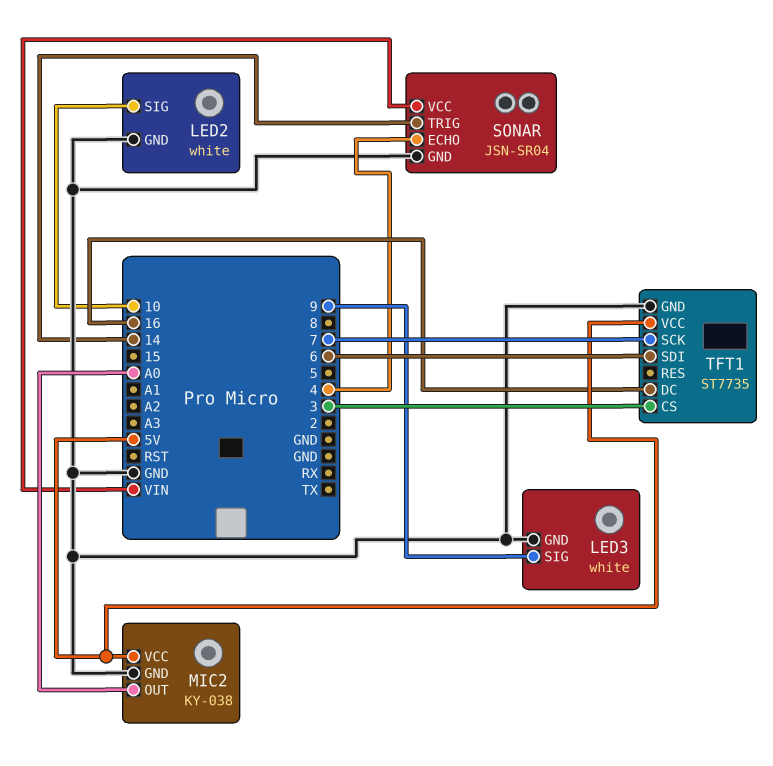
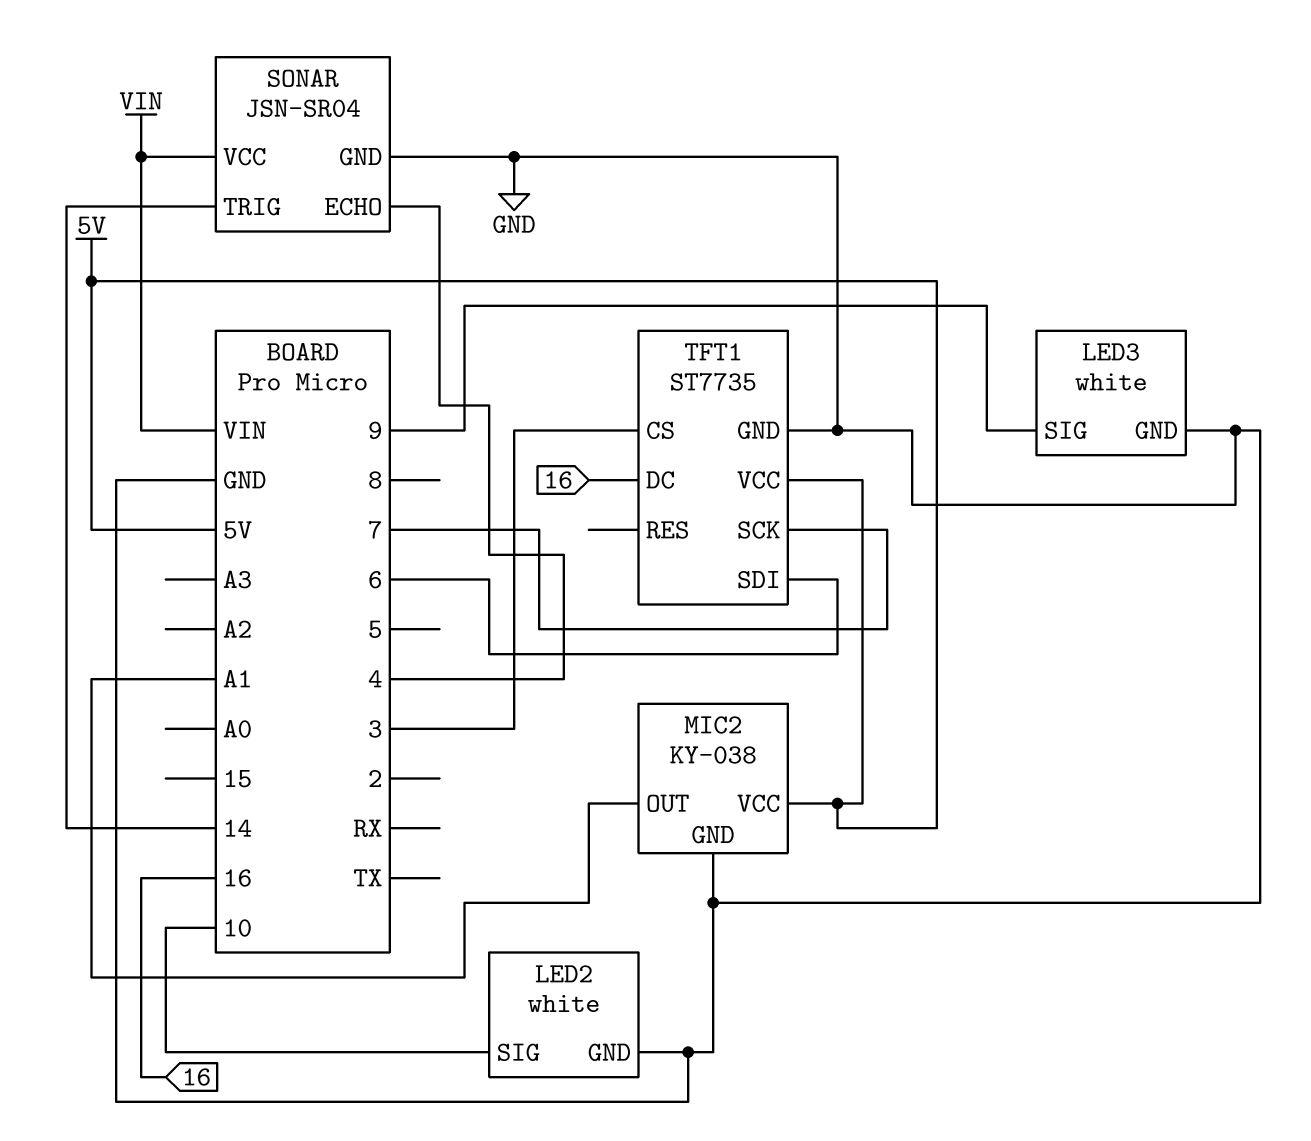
MIC2 pin OUT: A0 -> A1

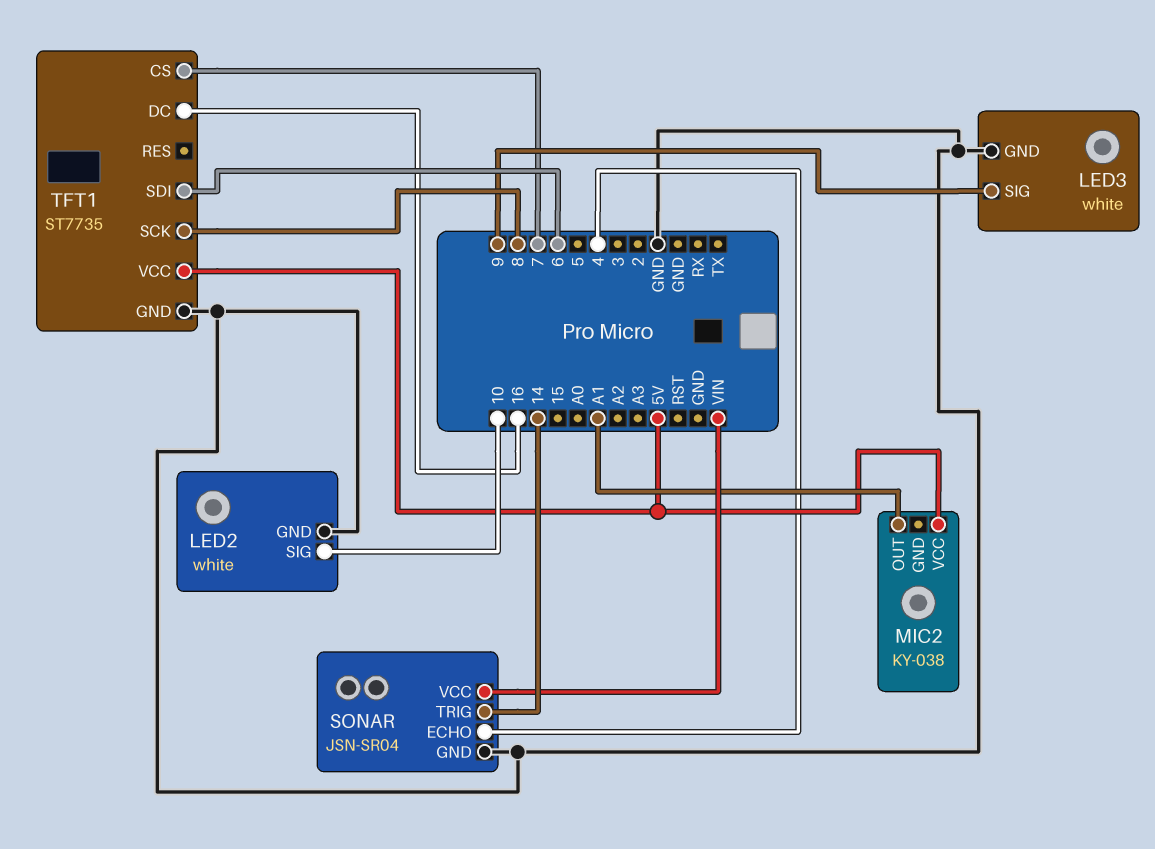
MIC2 pin GND: GND -> none
TFT1 pin CS: 3 -> 7
TFT1 pin SCK: 7 -> 8

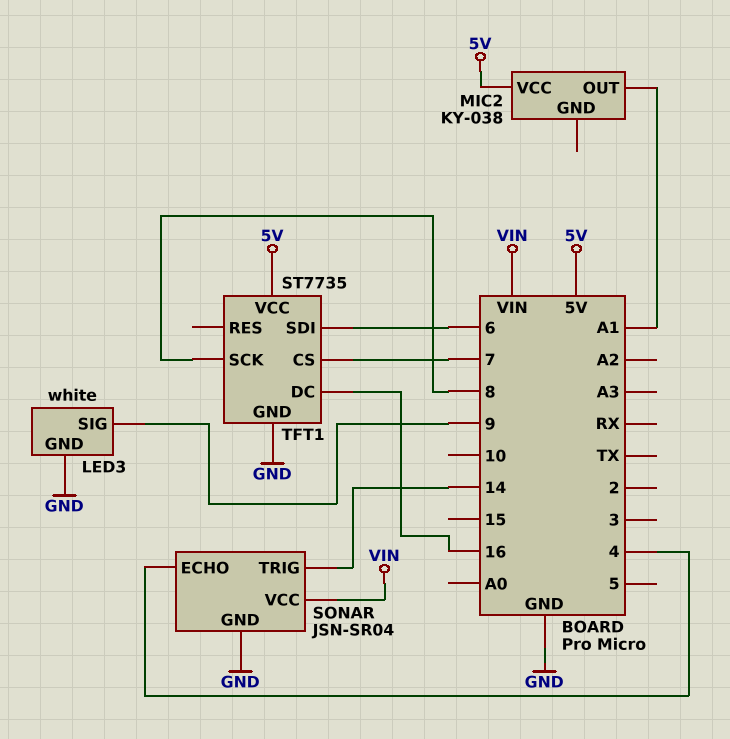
LED2: white -> none
LED2 pin GND: GND -> none
LED2 pin SIG: 10 -> none

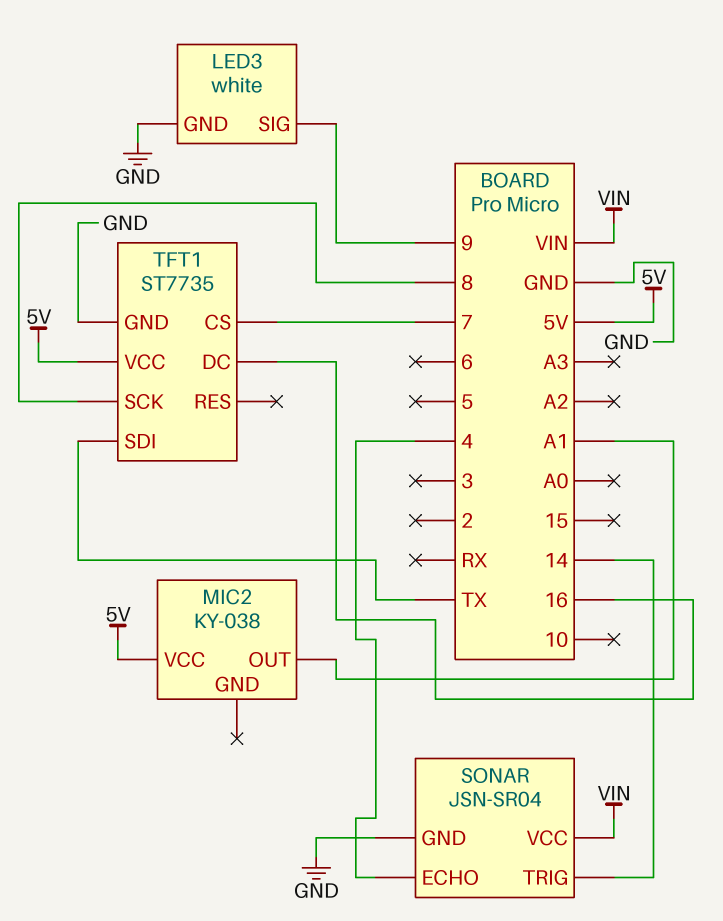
TFT1 pin SDI: 6 -> TX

=======

About this exercise: Exactly the lines from the one that contains "LED2: white -> none" through the final line of the records above are needed, given again word for word, with every picture left out.

Expected answer:
LED2: white -> none
LED2 pin GND: GND -> none
LED2 pin SIG: 10 -> none

TFT1 pin SDI: 6 -> TX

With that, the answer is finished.